Version difference data
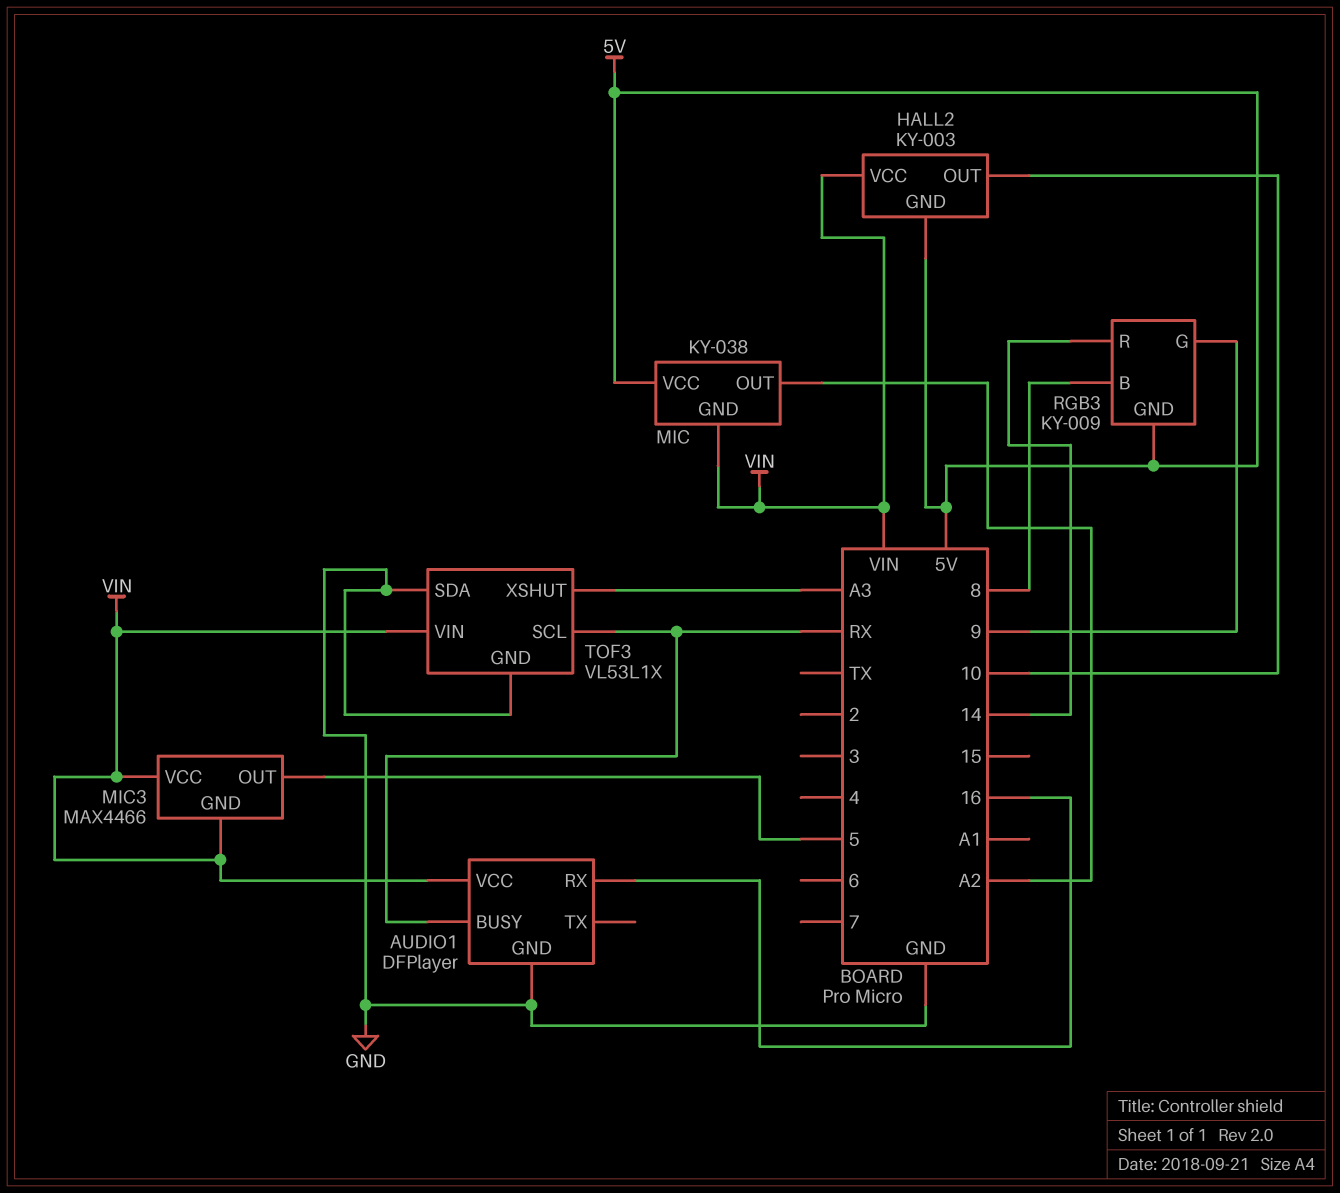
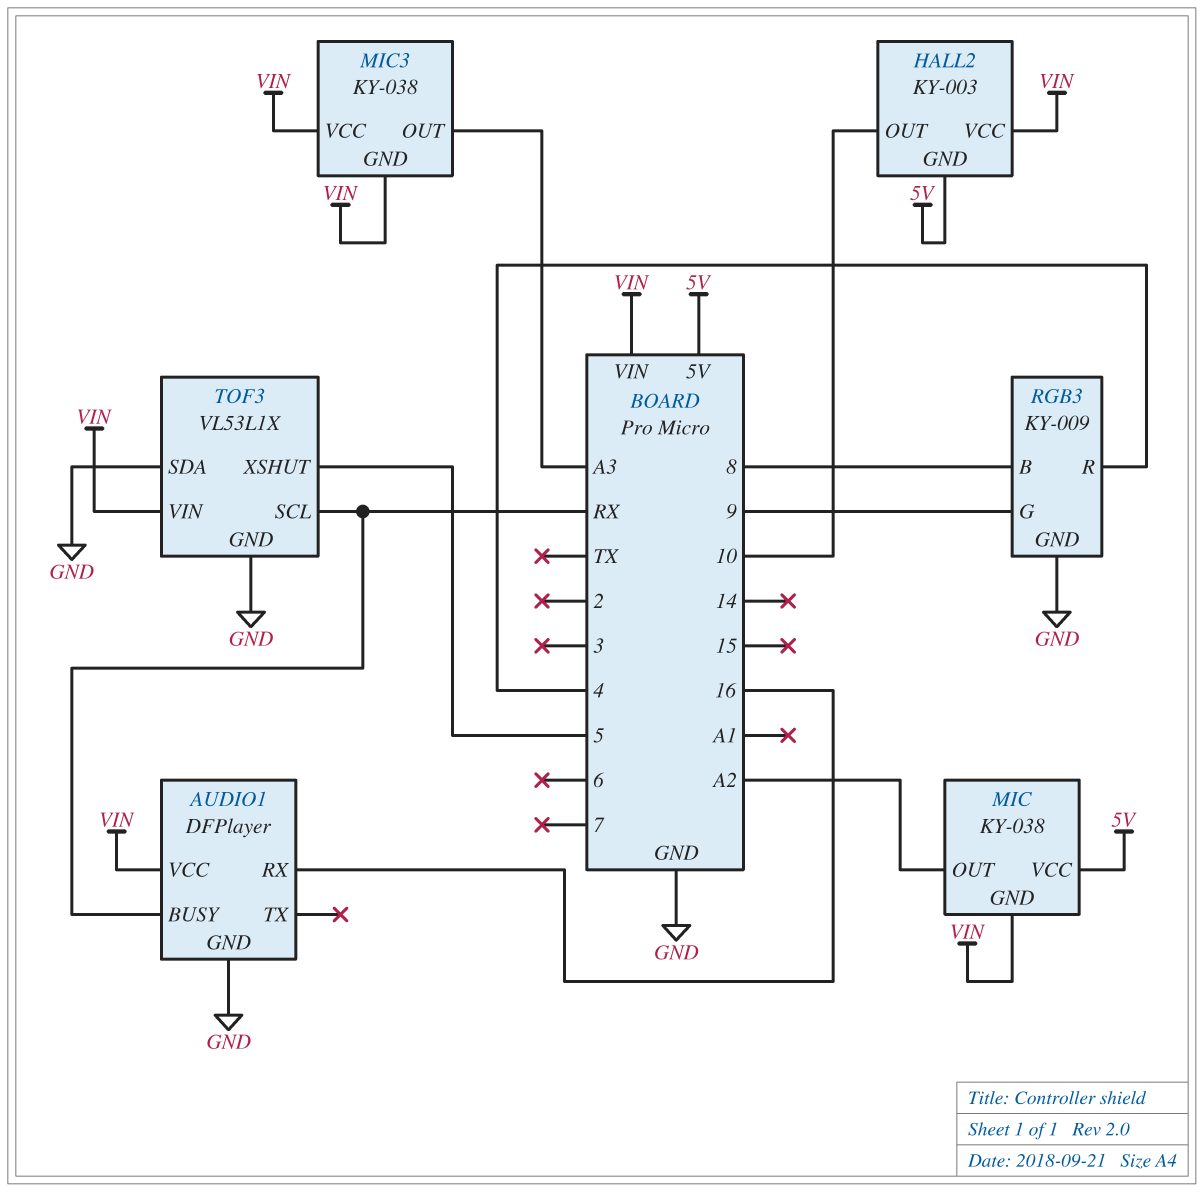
MIC3: MAX4466 -> KY-038
MIC3 pin OUT: 5 -> A3
RGB3 pin GND: 5V -> GND
RGB3 pin R: 14 -> 4
TOF3 pin XSHUT: A3 -> 5

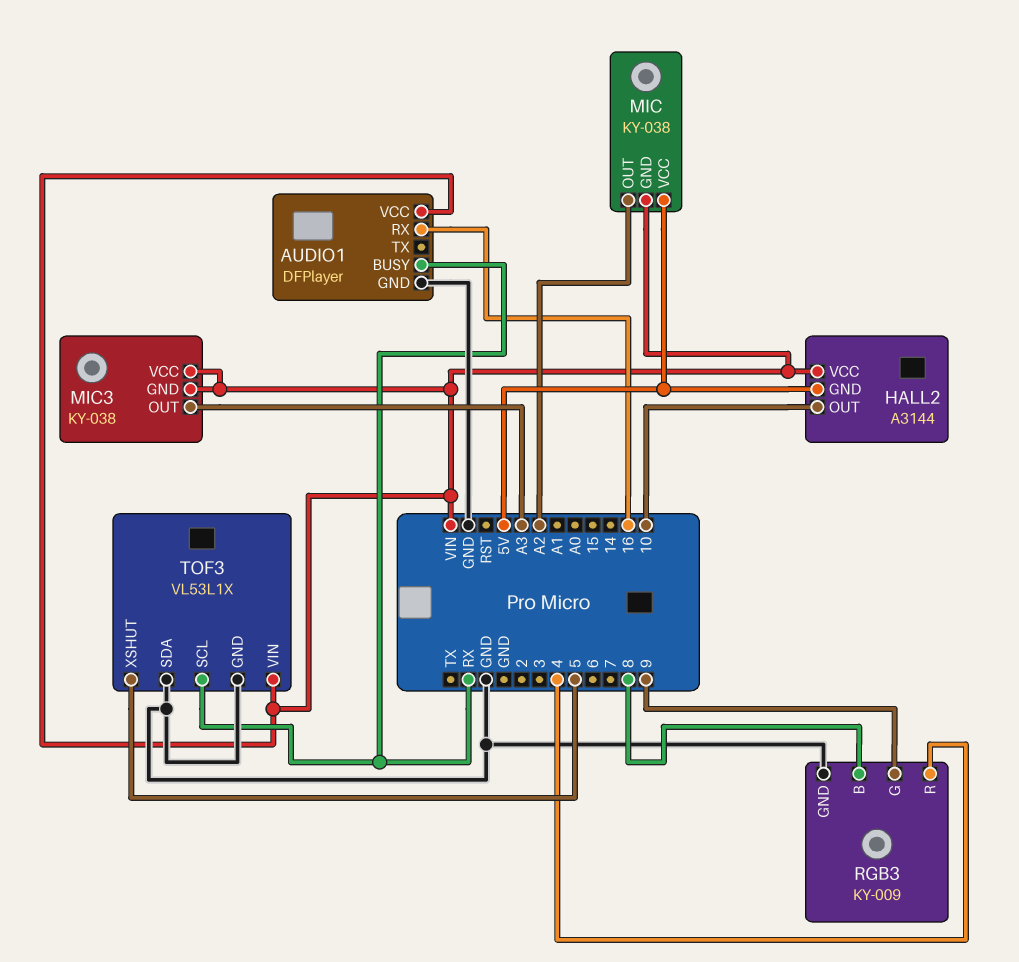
HALL2: KY-003 -> A3144

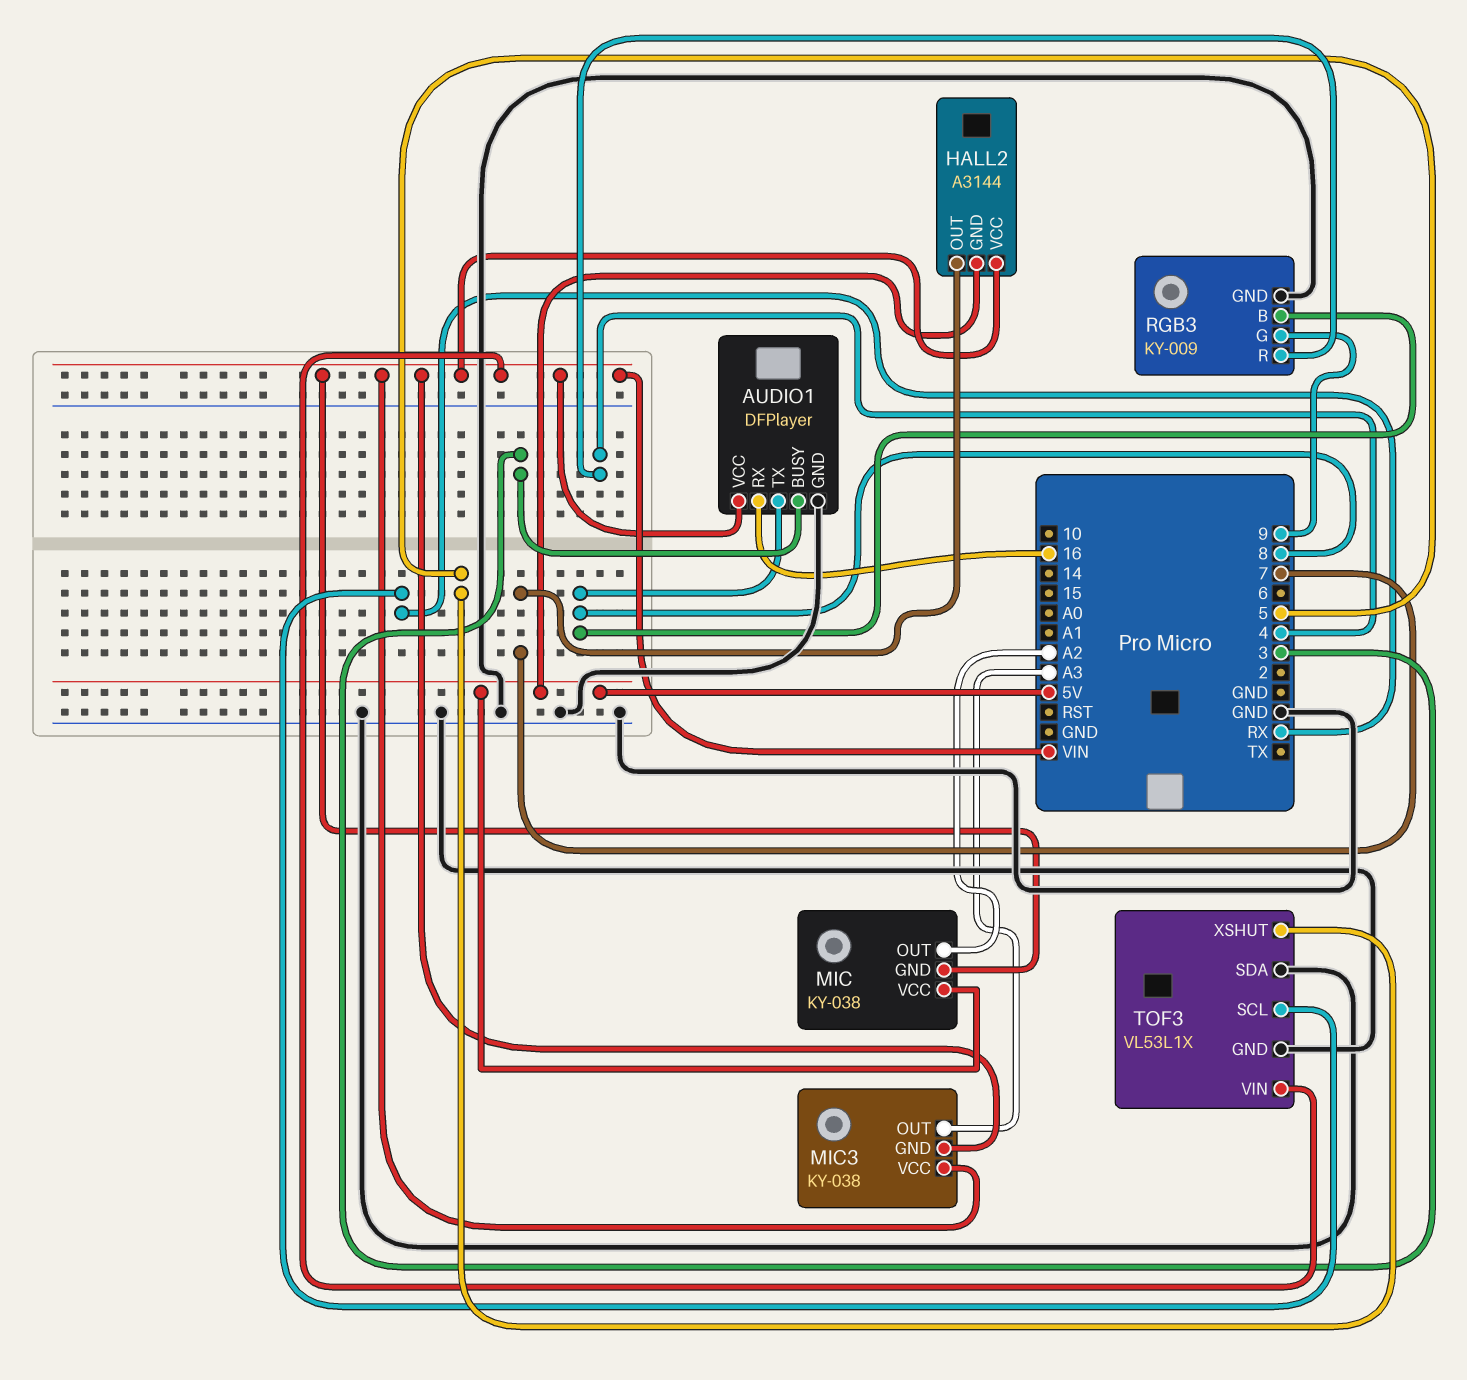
AUDIO1 pin BUSY: RX -> 3
AUDIO1 pin TX: none -> 8
HALL2 pin OUT: 10 -> 7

TASK PROMPT – Give back the data exactly, with no images.

WRITTEN ANSWER –
MIC3: MAX4466 -> KY-038
MIC3 pin OUT: 5 -> A3
RGB3 pin GND: 5V -> GND
RGB3 pin R: 14 -> 4
TOF3 pin XSHUT: A3 -> 5

HALL2: KY-003 -> A3144

AUDIO1 pin BUSY: RX -> 3
AUDIO1 pin TX: none -> 8
HALL2 pin OUT: 10 -> 7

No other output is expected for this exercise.